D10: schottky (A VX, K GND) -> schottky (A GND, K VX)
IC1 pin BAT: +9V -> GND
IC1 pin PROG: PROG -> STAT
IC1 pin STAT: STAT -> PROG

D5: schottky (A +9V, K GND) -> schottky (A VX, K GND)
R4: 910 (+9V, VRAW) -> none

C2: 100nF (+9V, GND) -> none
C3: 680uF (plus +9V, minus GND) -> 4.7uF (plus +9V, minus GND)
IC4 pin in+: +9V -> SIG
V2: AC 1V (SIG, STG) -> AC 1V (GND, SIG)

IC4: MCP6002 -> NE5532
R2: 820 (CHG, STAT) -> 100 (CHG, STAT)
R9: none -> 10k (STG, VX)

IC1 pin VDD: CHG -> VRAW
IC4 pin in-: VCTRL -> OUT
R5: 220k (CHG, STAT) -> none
= = = = = = =
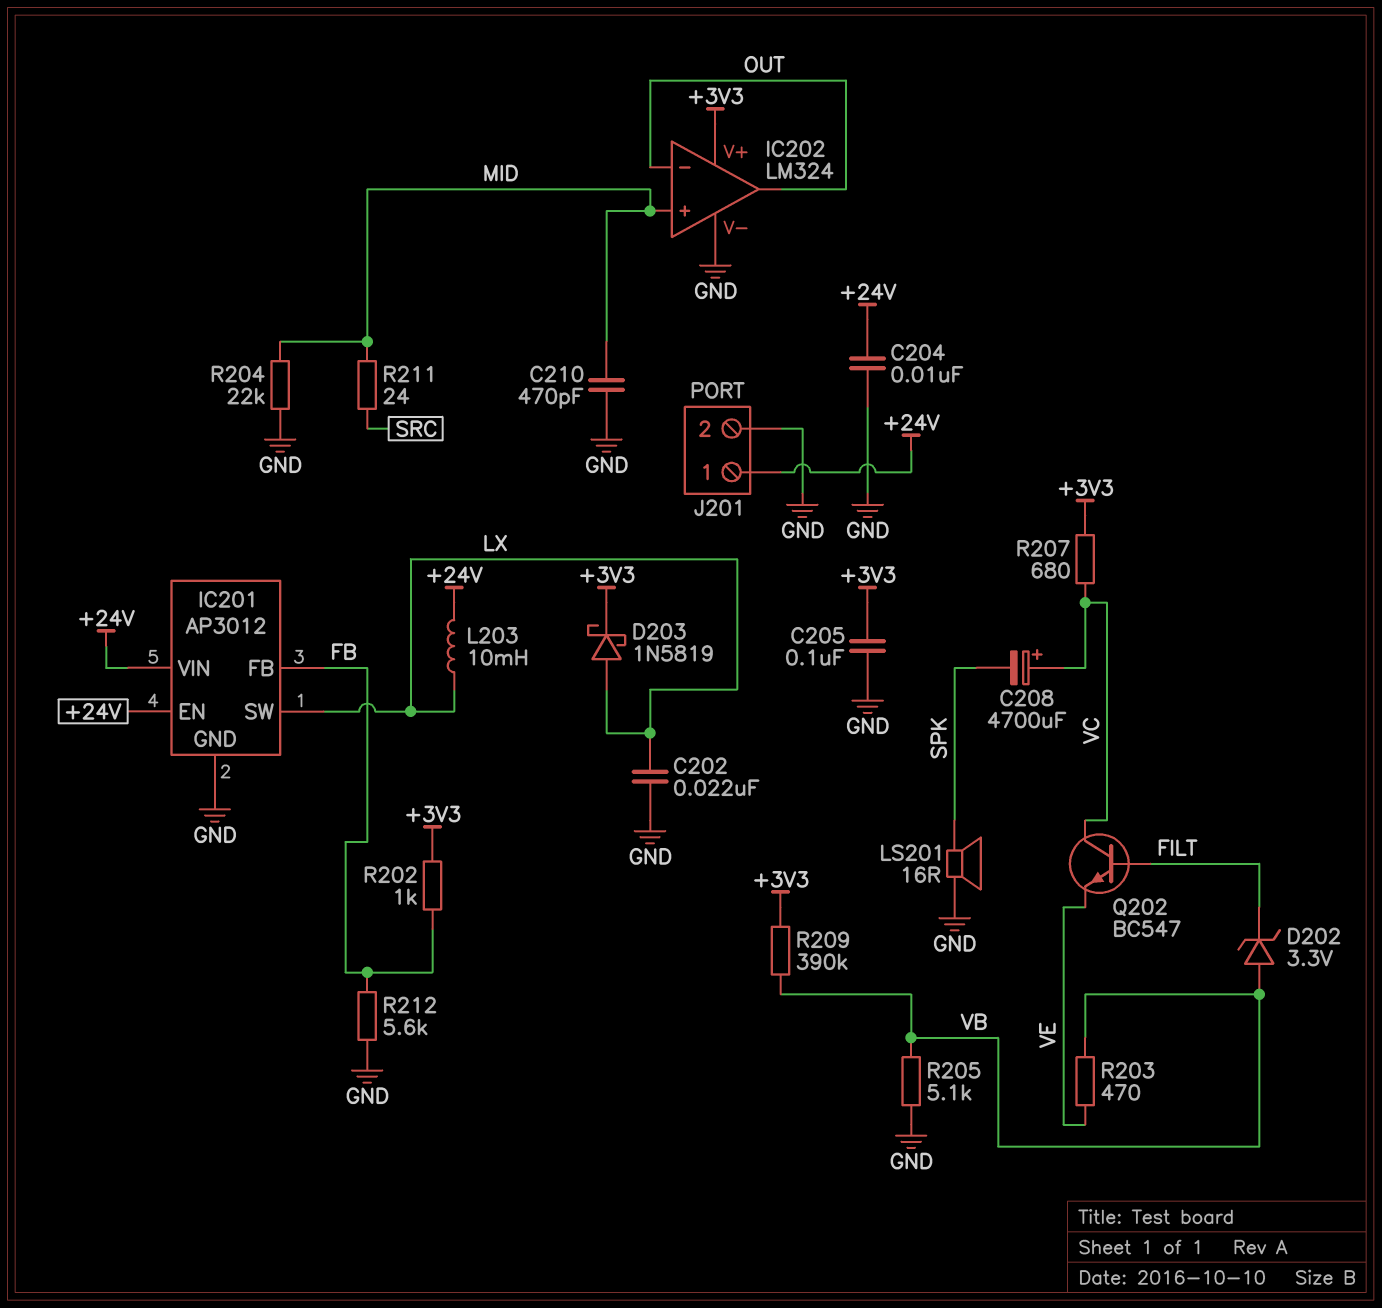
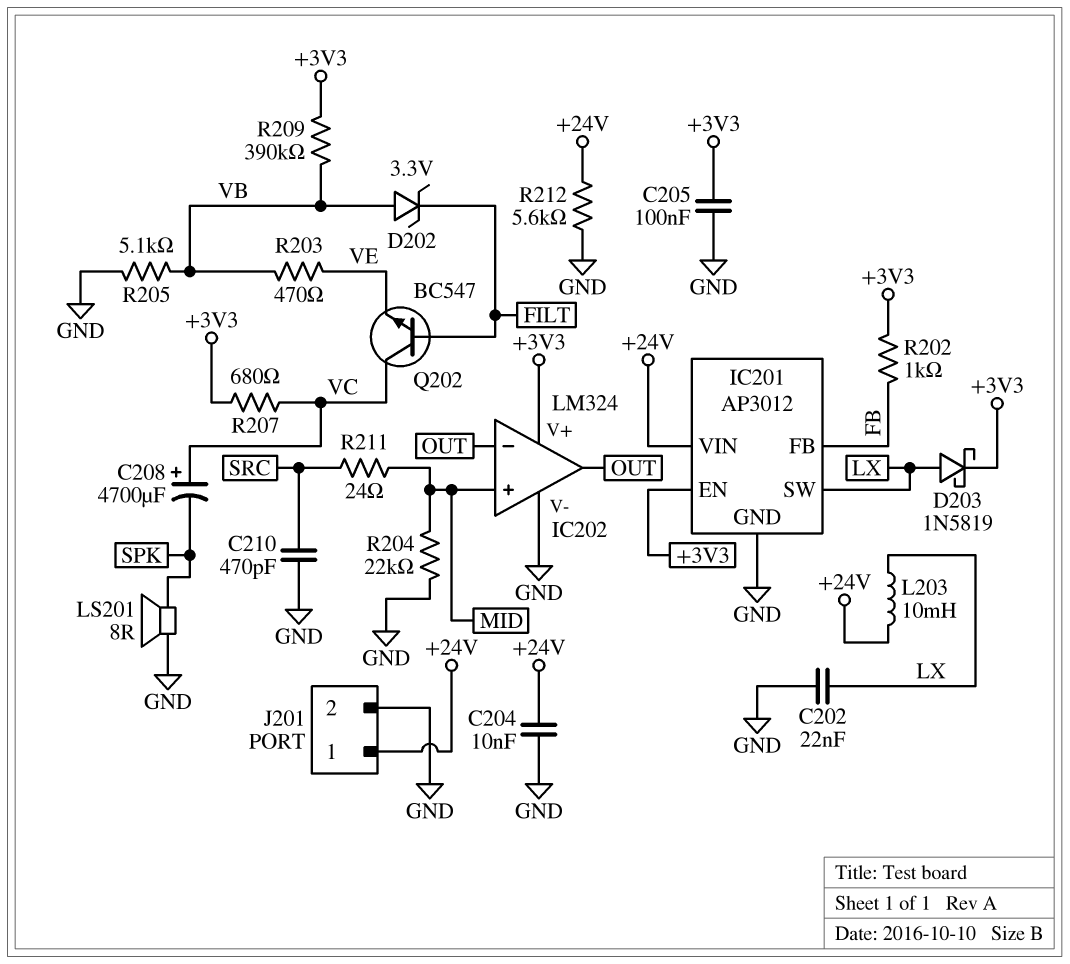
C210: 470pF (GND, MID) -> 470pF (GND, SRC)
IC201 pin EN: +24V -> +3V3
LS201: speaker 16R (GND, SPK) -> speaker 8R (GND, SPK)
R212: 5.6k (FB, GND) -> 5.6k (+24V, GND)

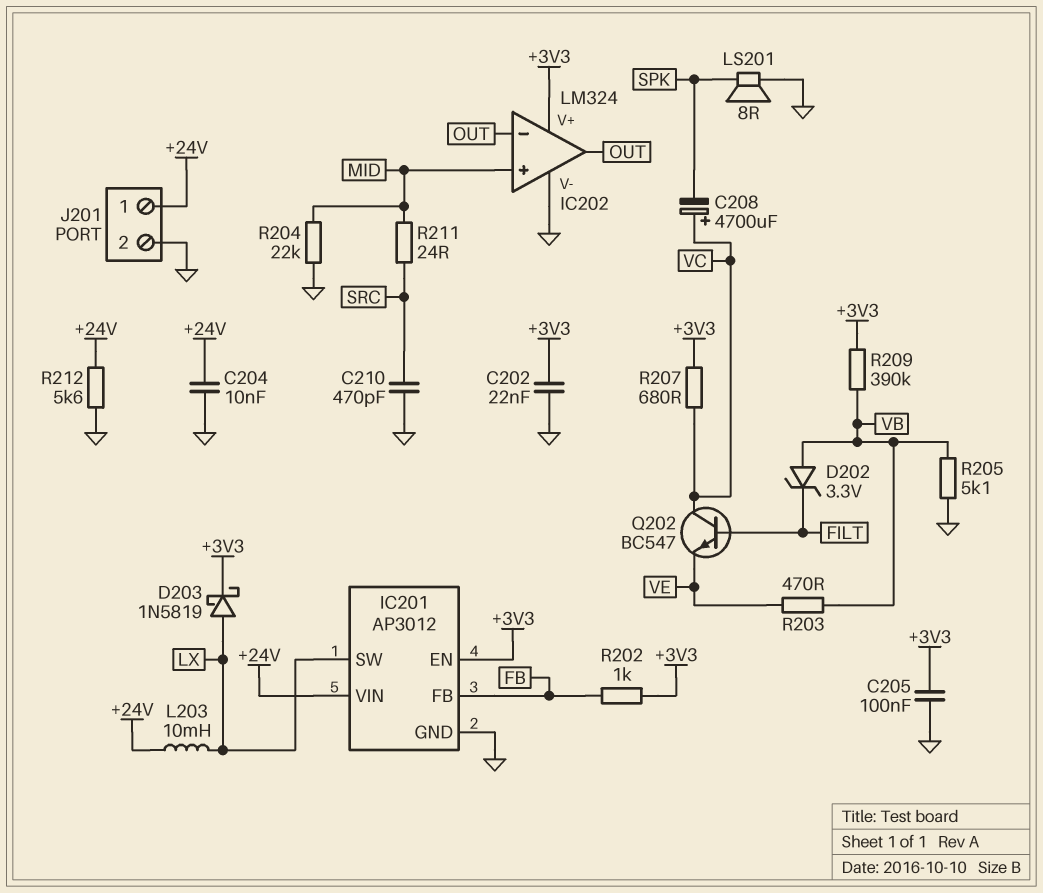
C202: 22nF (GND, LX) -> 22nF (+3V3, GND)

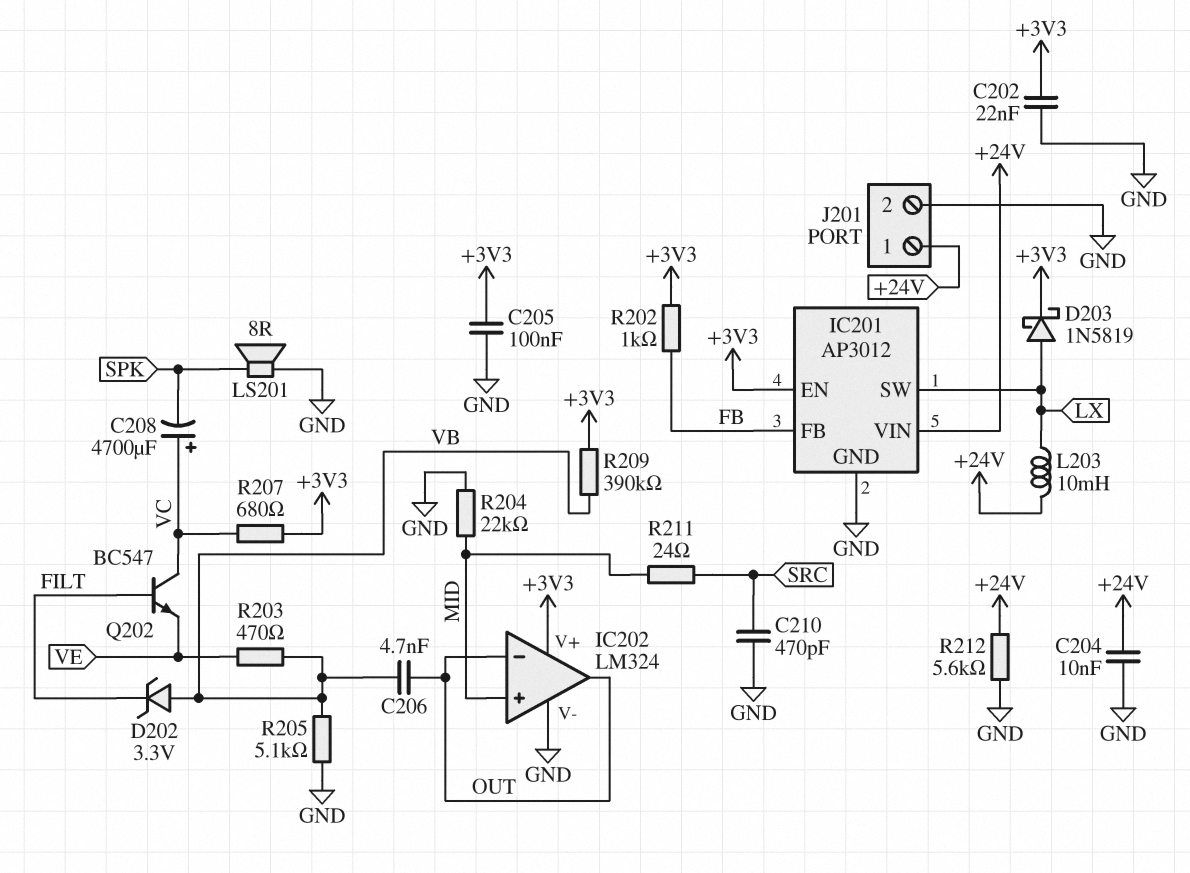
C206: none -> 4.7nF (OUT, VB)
= = = = = = =
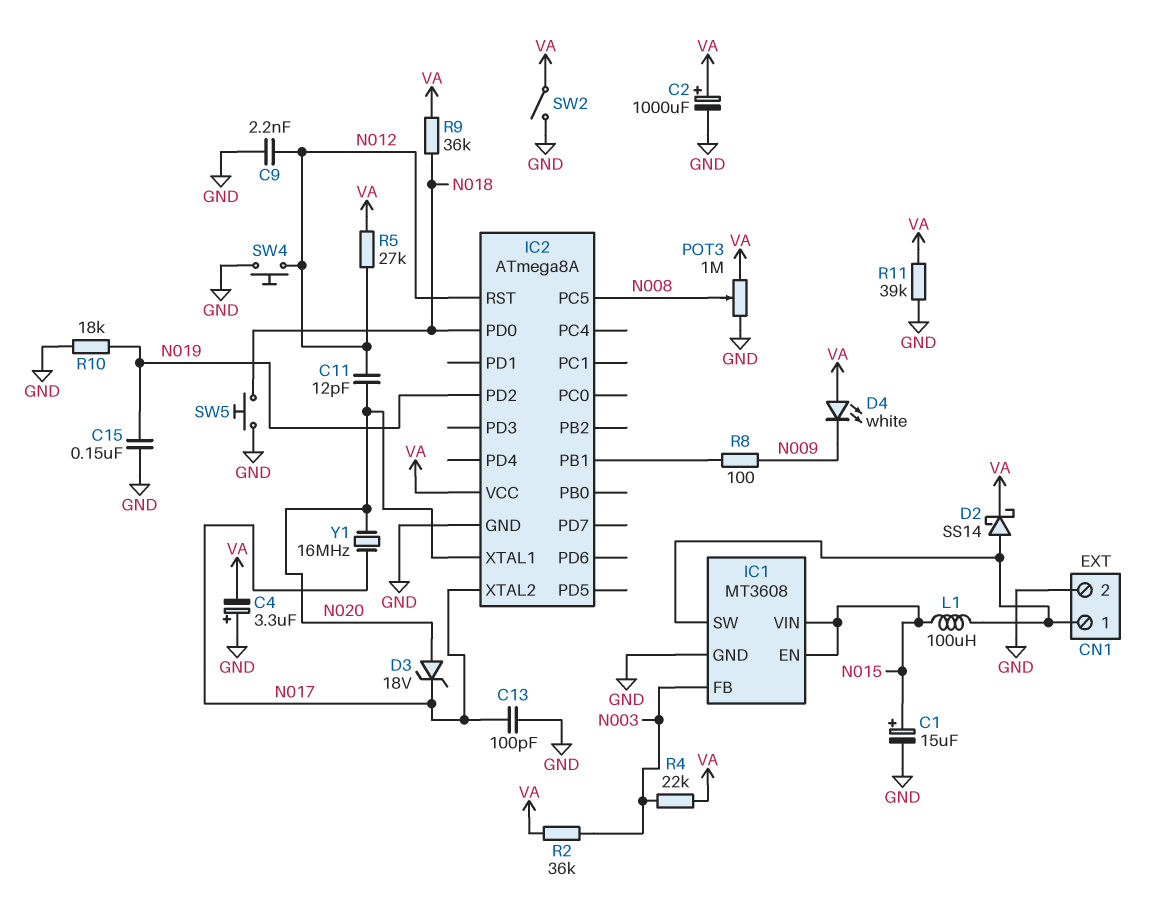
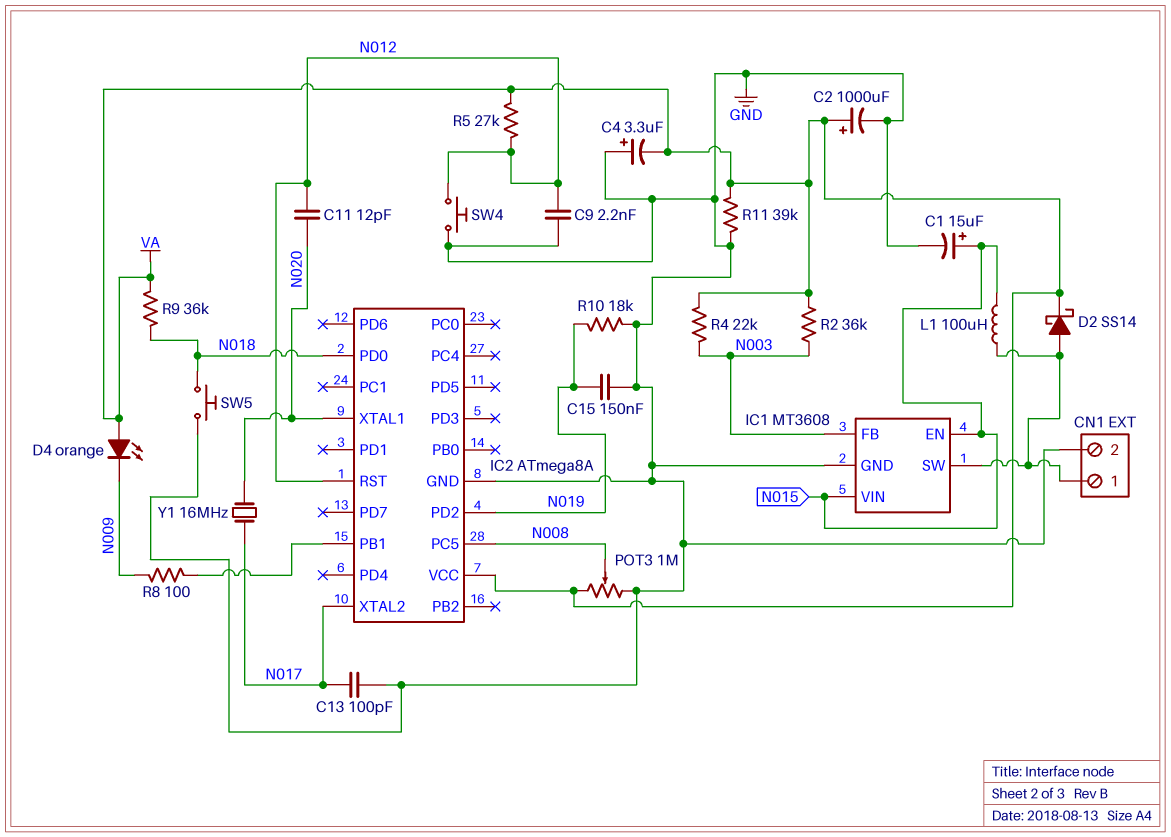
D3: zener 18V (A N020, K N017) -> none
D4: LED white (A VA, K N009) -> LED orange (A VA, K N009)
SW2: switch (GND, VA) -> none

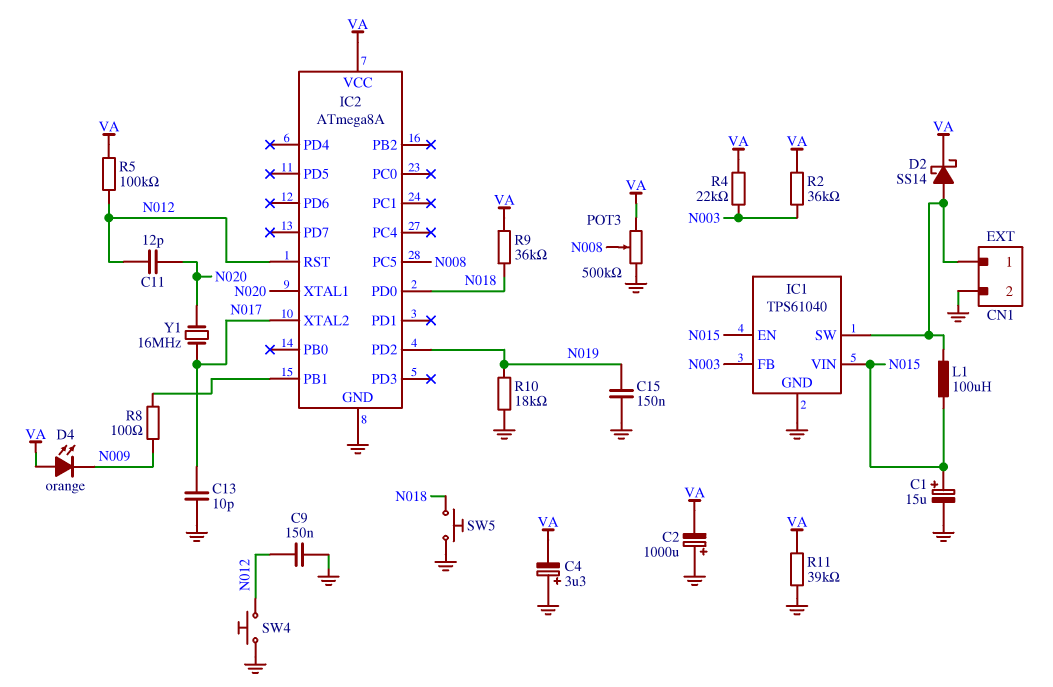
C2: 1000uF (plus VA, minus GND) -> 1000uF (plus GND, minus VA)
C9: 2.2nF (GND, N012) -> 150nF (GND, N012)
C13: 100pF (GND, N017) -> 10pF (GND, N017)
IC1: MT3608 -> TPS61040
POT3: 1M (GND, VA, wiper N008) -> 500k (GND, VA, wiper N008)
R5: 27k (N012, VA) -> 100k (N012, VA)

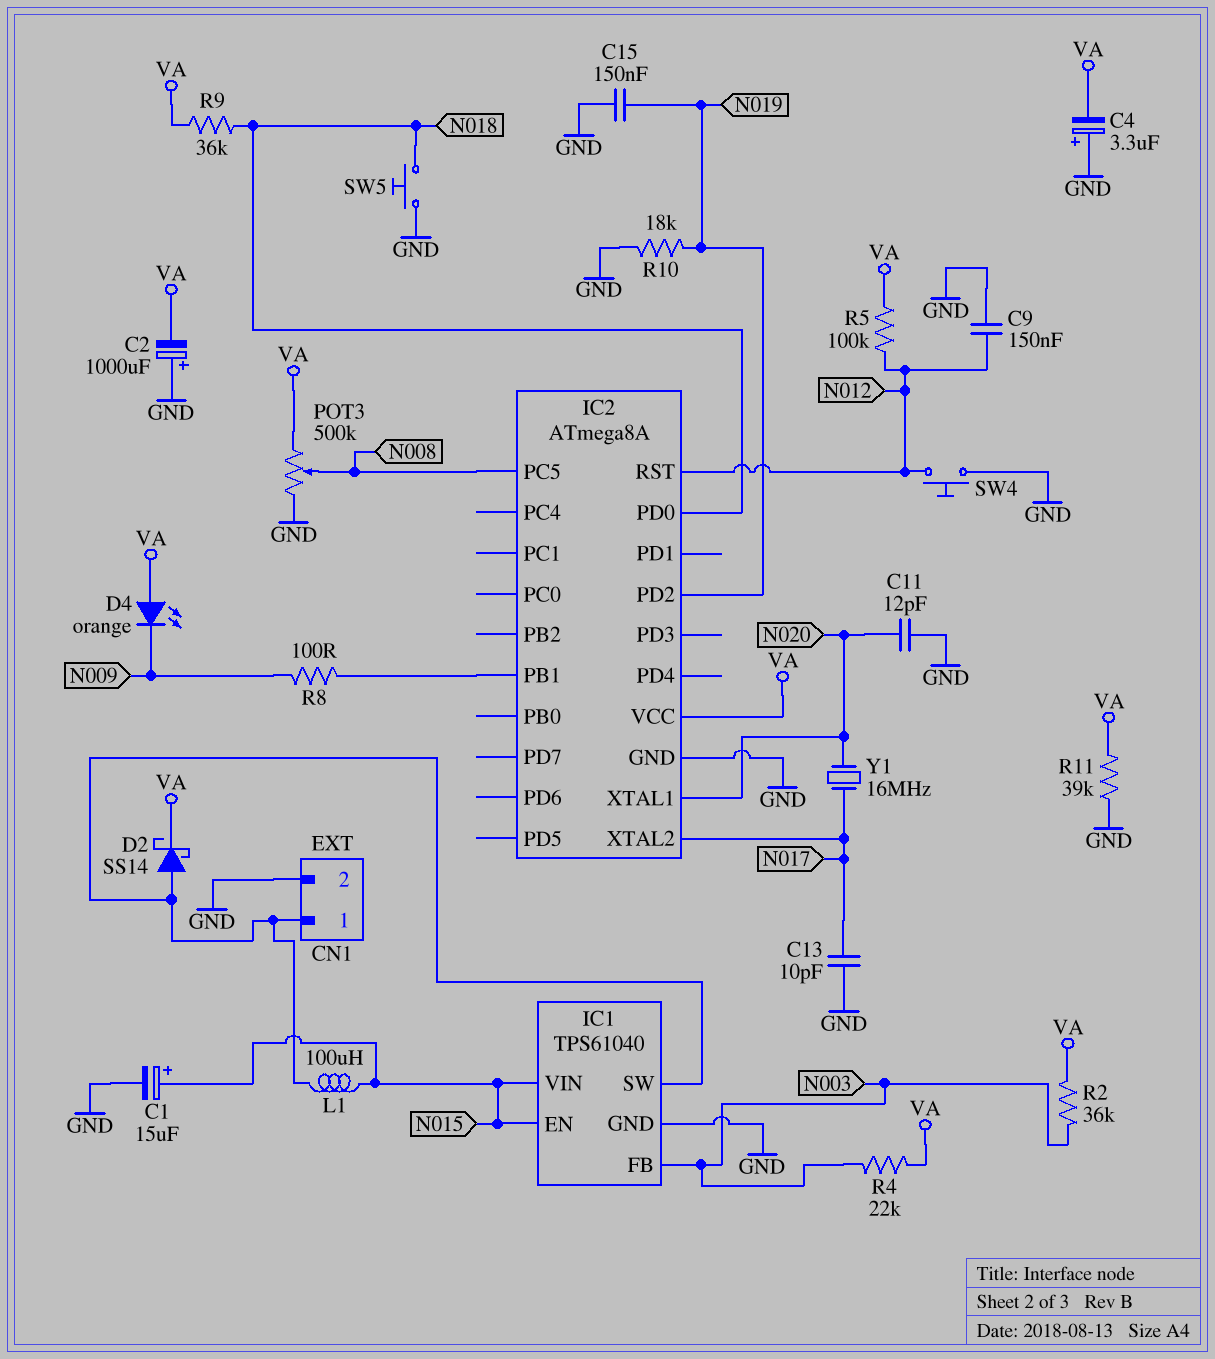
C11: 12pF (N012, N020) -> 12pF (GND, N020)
= = = = = = =
Exercise goal:
Scan the listing and copy every line where the string "minus" shows up.

Result for this exercise:
C3: 680uF (plus +9V, minus GND) -> 4.7uF (plus +9V, minus GND)
C2: 1000uF (plus VA, minus GND) -> 1000uF (plus GND, minus VA)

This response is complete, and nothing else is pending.